■ **Exercise prompt**:
Your answer should be an exact copy of all the entries, free of pictures.

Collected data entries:
********************
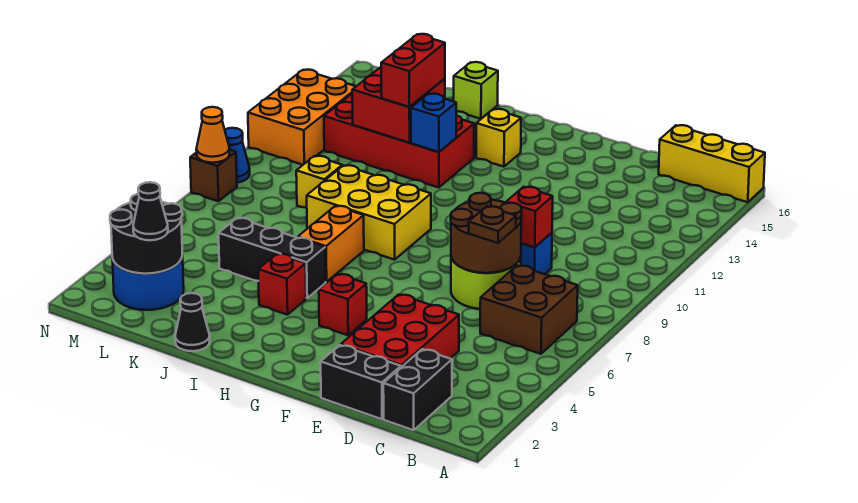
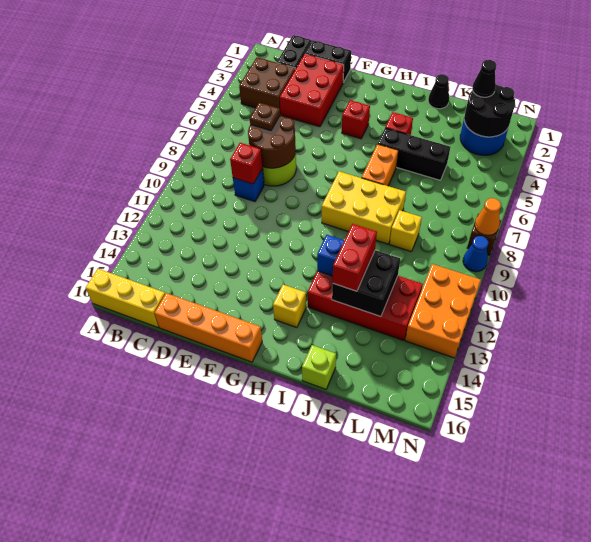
brown brick B6:C7 level 1 -> brown brick B3:C4 level 1
none -> orange brick D16:G16 level 1
red brick J12:K13 level 2 -> black brick J12:K13 level 2

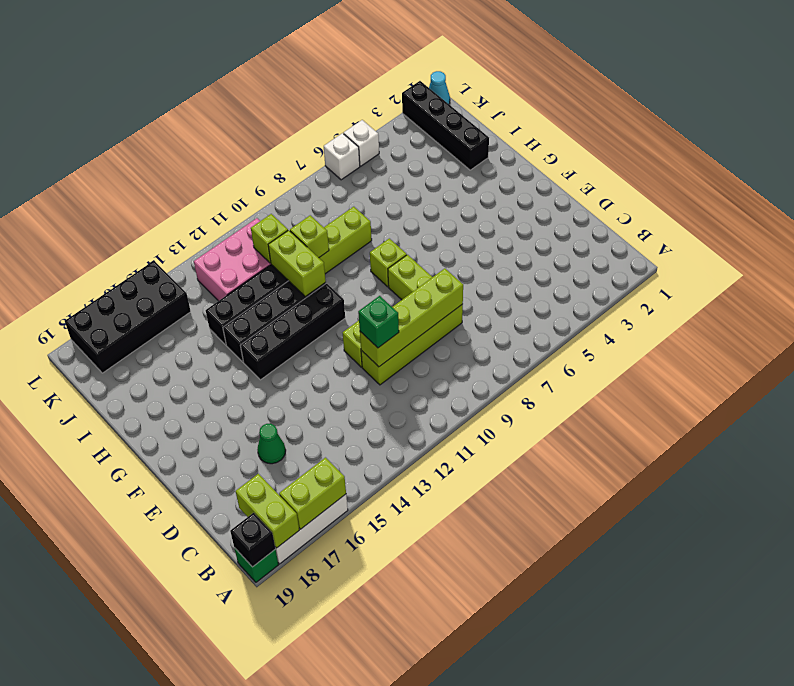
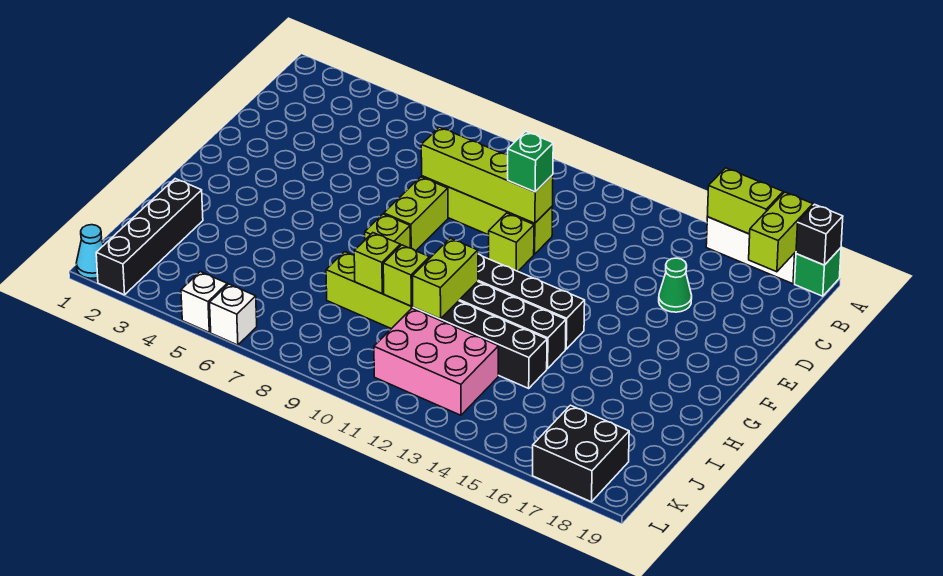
lime brick J11 level 2 -> lime brick I9 level 2
black brick K15:L18 level 1 -> black brick K17:L18 level 1

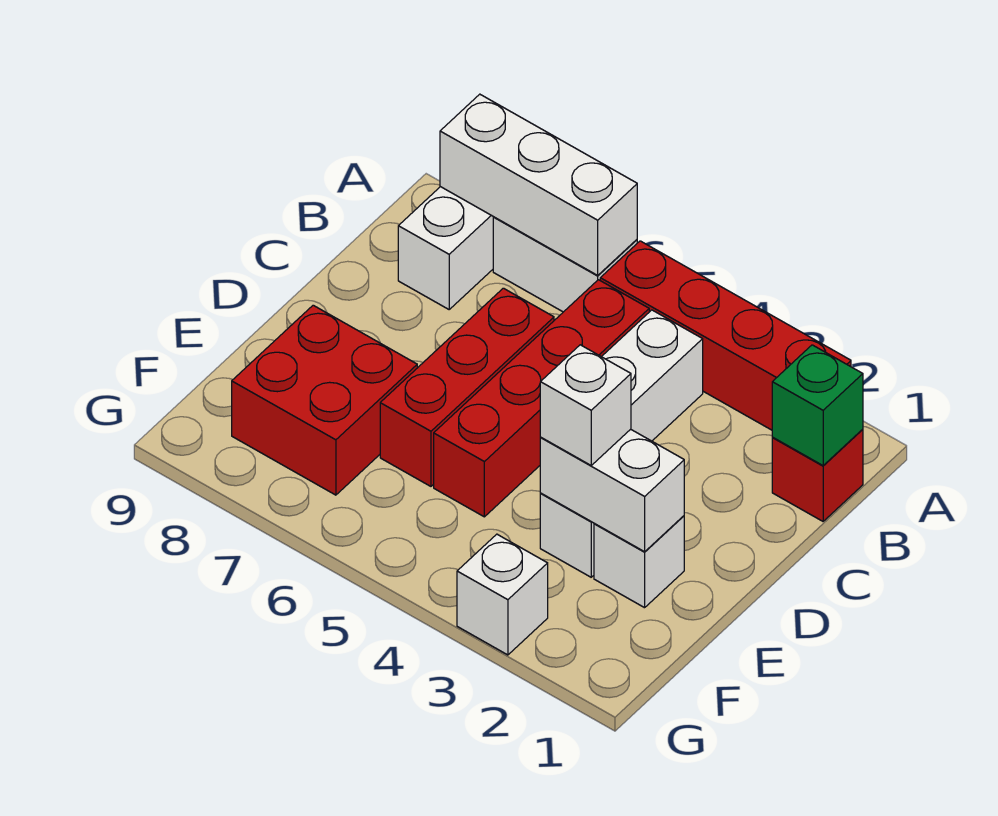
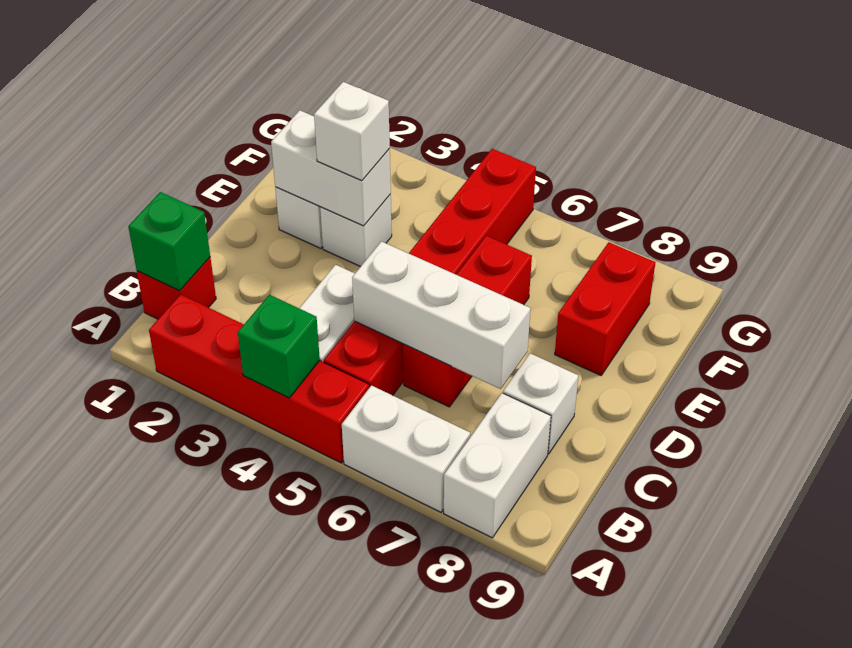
none -> green brick A4 level 2
white brick A6:A8 level 2 -> white brick C5:C7 level 2
red brick B5:E5 level 1 -> red brick B5:G5 level 1
red brick E7:F8 level 1 -> red brick E8:F8 level 1
white brick G3 level 1 -> white brick C8 level 1

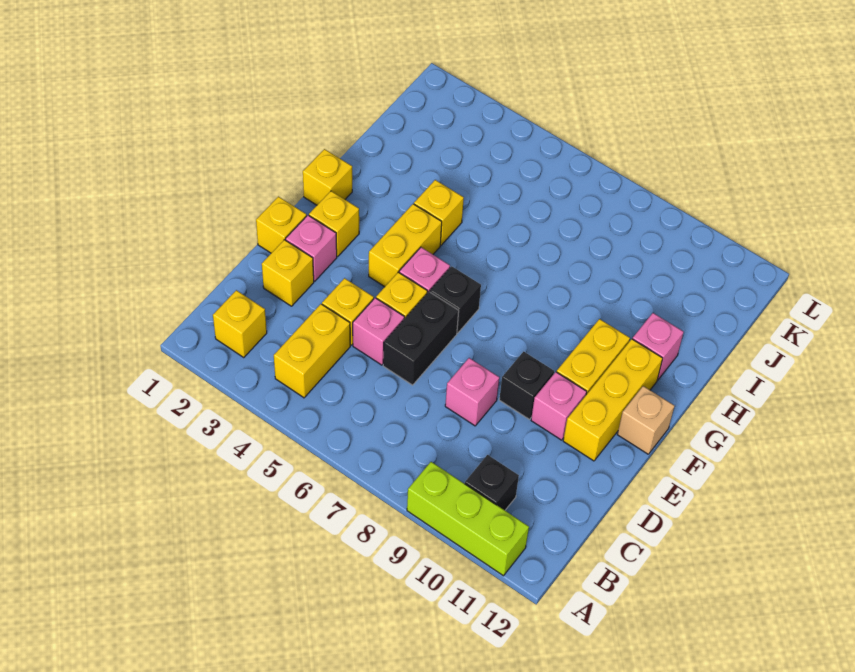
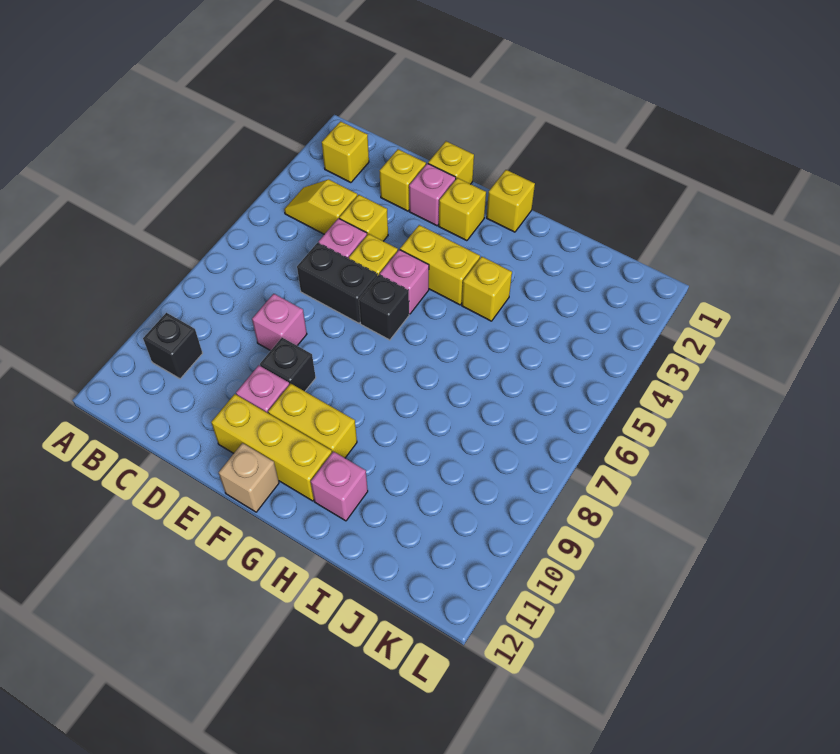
lime brick A9:A11 level 1 -> none
yellow brick B4:C4 level 1 -> yellow slope B4:C4 level 1 top C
********************
■ **Solution to the problem**:
brown brick B6:C7 level 1 -> brown brick B3:C4 level 1
none -> orange brick D16:G16 level 1
red brick J12:K13 level 2 -> black brick J12:K13 level 2

lime brick J11 level 2 -> lime brick I9 level 2
black brick K15:L18 level 1 -> black brick K17:L18 level 1

none -> green brick A4 level 2
white brick A6:A8 level 2 -> white brick C5:C7 level 2
red brick B5:E5 level 1 -> red brick B5:G5 level 1
red brick E7:F8 level 1 -> red brick E8:F8 level 1
white brick G3 level 1 -> white brick C8 level 1

lime brick A9:A11 level 1 -> none
yellow brick B4:C4 level 1 -> yellow slope B4:C4 level 1 top C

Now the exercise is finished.